* **Work request**:
Could you filter the records below and return each line that holds "Sechskantmutter"?

* **Excerpted data**:

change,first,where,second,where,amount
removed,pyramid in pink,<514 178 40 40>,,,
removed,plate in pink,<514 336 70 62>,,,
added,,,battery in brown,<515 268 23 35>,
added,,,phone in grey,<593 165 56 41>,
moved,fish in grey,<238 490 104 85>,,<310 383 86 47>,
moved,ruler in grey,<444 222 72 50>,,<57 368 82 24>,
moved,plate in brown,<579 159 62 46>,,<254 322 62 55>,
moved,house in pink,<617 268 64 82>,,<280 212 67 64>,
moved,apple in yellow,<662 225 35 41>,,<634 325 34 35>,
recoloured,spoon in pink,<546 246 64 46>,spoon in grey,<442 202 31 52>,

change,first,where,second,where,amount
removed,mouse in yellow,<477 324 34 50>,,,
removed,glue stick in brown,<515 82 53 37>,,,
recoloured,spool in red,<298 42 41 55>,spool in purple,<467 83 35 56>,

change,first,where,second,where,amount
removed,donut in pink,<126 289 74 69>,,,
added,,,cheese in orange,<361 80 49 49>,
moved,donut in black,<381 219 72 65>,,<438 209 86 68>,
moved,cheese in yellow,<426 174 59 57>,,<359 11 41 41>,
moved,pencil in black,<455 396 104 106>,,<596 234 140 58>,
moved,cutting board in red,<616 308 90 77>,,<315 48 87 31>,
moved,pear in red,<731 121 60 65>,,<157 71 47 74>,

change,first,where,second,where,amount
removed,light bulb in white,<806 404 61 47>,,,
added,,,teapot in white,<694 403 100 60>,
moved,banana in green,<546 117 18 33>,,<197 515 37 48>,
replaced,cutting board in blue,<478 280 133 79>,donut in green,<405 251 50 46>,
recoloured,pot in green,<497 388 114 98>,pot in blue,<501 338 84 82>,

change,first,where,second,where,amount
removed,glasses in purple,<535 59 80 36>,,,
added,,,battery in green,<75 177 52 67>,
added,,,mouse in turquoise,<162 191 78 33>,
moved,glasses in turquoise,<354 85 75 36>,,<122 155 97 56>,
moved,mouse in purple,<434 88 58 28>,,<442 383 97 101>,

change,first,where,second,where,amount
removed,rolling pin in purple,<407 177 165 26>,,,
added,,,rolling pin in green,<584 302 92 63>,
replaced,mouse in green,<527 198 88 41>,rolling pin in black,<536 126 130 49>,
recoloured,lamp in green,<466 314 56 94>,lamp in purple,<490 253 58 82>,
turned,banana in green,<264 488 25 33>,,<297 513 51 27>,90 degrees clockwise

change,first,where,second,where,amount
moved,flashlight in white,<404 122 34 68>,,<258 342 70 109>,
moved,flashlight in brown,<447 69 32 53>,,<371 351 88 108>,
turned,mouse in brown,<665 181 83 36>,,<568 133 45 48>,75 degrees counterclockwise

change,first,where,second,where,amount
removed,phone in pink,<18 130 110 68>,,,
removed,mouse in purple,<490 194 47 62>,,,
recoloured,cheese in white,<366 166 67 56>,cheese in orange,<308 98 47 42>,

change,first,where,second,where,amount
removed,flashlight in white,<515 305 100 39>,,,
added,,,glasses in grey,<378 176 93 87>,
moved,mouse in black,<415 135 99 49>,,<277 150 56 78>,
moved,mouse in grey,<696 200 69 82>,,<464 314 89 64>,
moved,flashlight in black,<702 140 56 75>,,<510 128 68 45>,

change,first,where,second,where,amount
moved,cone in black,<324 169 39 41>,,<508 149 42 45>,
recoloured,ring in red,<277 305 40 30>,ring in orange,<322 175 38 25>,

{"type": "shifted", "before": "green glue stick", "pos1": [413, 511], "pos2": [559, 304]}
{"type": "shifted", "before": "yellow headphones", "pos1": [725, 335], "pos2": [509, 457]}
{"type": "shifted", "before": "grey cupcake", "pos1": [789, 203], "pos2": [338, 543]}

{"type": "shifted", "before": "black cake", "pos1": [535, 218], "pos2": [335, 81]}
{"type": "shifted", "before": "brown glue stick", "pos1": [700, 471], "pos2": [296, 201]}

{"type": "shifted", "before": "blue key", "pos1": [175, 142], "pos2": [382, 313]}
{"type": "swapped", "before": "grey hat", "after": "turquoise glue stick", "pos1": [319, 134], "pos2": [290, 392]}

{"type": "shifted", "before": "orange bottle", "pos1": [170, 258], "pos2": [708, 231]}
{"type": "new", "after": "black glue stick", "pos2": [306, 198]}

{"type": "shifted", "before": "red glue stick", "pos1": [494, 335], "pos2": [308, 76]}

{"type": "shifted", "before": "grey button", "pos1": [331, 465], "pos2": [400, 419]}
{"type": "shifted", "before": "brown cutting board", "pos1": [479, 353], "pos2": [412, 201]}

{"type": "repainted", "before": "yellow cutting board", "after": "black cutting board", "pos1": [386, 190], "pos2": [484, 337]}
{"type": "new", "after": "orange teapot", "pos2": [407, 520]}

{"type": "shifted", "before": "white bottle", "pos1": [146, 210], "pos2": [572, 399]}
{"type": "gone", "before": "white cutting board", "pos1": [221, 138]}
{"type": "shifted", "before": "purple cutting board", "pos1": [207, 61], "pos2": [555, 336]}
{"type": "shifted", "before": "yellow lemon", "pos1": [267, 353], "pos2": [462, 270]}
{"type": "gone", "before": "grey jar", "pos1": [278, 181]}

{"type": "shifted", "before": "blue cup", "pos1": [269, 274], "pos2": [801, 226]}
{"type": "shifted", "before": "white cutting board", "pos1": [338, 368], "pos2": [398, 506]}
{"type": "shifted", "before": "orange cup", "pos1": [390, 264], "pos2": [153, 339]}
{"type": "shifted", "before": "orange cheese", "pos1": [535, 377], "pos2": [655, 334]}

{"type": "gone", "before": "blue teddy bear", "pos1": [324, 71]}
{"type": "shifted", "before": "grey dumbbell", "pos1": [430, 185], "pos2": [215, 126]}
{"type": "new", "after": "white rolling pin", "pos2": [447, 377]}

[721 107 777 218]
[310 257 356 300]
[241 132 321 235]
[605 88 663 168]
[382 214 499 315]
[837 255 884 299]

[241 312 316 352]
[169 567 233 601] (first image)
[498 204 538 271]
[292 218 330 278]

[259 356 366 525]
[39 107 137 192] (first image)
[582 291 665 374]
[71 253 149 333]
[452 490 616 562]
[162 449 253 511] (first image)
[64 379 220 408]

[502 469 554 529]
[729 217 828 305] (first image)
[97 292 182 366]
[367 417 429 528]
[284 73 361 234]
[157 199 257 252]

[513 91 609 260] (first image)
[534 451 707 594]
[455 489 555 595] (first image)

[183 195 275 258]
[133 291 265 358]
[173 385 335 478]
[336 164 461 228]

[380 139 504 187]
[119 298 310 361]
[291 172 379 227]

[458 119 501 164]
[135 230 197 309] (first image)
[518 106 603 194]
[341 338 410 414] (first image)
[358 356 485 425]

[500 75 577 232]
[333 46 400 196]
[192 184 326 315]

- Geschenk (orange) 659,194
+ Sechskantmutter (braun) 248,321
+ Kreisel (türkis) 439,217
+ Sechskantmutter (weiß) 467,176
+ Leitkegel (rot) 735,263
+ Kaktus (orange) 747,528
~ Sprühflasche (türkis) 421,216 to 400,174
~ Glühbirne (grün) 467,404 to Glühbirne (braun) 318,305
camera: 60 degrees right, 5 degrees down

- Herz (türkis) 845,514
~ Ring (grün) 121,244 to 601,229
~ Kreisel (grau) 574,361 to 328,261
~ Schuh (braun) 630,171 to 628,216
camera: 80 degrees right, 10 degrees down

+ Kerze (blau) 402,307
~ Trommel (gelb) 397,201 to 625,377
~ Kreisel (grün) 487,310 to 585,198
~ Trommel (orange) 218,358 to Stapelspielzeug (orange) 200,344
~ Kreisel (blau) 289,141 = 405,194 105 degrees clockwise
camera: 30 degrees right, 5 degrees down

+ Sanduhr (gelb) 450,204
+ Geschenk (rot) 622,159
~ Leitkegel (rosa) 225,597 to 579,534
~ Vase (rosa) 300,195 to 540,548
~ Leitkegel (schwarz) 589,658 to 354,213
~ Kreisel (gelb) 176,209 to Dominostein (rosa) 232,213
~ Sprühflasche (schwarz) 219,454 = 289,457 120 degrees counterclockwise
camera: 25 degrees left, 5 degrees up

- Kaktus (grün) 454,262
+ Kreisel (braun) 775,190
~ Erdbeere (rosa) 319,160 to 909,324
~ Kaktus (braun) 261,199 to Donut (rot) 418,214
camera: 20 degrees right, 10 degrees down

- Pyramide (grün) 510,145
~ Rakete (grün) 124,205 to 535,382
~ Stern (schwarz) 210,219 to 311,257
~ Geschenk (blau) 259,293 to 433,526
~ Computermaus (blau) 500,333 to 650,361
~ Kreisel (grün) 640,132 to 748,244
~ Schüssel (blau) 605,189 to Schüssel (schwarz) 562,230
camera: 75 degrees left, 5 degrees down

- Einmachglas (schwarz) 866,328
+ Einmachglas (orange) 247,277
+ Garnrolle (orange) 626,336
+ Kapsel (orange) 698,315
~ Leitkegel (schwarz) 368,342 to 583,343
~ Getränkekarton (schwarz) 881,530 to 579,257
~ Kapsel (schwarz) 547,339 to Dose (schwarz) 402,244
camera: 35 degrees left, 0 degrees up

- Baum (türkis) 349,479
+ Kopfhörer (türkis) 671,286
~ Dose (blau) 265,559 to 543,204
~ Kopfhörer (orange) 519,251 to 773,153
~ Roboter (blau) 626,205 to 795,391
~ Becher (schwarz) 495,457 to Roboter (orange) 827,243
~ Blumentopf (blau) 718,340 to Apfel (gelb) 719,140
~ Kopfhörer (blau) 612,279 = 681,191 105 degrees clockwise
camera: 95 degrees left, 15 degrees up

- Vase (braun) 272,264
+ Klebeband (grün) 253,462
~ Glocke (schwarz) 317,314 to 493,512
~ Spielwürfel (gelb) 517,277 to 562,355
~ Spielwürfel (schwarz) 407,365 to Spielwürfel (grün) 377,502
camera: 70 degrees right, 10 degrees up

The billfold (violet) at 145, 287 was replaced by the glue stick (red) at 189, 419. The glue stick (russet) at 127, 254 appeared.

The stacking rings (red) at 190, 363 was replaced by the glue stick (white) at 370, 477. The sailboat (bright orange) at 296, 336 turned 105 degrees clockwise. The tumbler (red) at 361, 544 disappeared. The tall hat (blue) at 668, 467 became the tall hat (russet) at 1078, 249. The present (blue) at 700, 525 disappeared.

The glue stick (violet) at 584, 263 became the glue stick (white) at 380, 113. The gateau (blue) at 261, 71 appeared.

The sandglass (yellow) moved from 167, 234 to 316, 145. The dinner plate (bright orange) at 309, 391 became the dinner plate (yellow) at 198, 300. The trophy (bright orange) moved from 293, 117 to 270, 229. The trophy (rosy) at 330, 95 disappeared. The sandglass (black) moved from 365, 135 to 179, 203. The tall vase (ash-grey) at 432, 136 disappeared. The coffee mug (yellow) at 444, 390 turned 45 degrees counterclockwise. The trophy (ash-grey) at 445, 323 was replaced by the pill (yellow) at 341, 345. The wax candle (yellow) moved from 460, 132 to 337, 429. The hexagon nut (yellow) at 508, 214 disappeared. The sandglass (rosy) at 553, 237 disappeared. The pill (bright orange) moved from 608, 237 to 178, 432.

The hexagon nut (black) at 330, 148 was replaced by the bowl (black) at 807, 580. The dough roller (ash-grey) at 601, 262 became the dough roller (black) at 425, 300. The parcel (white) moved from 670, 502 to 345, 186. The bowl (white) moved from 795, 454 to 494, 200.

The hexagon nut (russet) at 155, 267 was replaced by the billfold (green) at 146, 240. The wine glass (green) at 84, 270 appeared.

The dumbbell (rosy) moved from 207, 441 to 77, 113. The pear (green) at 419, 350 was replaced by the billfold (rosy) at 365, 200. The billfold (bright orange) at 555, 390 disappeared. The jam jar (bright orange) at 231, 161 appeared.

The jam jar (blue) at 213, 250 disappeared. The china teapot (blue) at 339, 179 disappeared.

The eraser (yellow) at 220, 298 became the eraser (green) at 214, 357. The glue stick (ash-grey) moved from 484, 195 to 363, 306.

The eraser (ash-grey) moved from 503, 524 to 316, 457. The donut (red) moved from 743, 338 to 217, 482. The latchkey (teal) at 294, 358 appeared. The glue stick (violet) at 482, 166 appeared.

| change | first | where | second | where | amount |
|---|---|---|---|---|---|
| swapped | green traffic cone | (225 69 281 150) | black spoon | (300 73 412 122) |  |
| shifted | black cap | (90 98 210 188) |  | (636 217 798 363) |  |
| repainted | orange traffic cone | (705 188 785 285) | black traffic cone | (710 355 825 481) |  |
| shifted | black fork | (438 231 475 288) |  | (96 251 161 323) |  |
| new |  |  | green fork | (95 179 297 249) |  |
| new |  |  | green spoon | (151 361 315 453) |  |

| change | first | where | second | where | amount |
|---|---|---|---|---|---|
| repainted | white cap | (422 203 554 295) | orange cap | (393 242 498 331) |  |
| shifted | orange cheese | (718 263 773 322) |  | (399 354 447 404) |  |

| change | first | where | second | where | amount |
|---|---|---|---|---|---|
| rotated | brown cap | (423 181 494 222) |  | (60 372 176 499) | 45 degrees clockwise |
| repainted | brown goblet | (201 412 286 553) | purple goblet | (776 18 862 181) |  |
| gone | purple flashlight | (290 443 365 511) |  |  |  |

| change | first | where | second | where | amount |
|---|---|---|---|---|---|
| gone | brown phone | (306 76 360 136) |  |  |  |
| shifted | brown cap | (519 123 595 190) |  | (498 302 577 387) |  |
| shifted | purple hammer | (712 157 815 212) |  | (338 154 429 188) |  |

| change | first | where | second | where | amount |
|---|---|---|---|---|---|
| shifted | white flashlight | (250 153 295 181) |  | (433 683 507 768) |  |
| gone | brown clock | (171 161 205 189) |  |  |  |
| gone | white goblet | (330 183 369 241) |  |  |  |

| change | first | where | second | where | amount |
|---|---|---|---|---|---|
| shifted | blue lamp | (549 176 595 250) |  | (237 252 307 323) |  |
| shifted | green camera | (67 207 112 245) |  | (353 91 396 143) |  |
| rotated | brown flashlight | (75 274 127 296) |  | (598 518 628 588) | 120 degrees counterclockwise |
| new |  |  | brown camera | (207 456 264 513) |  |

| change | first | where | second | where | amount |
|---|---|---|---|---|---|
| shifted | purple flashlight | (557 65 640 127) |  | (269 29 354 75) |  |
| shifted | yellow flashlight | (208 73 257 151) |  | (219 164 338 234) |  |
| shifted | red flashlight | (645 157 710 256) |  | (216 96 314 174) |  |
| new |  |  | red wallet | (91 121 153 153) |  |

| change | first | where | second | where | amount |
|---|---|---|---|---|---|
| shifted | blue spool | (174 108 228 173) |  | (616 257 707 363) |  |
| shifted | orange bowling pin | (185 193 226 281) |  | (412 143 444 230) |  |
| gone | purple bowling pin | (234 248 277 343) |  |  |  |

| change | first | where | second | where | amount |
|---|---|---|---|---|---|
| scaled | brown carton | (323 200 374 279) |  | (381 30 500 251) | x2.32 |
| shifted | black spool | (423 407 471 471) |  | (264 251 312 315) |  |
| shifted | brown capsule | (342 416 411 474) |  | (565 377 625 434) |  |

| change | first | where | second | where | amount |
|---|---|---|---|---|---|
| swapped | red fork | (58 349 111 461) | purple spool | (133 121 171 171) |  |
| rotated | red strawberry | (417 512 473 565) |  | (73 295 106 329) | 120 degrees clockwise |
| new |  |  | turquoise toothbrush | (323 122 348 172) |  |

* **Reply**:
+ Sechskantmutter (braun) 248,321
+ Sechskantmutter (weiß) 467,176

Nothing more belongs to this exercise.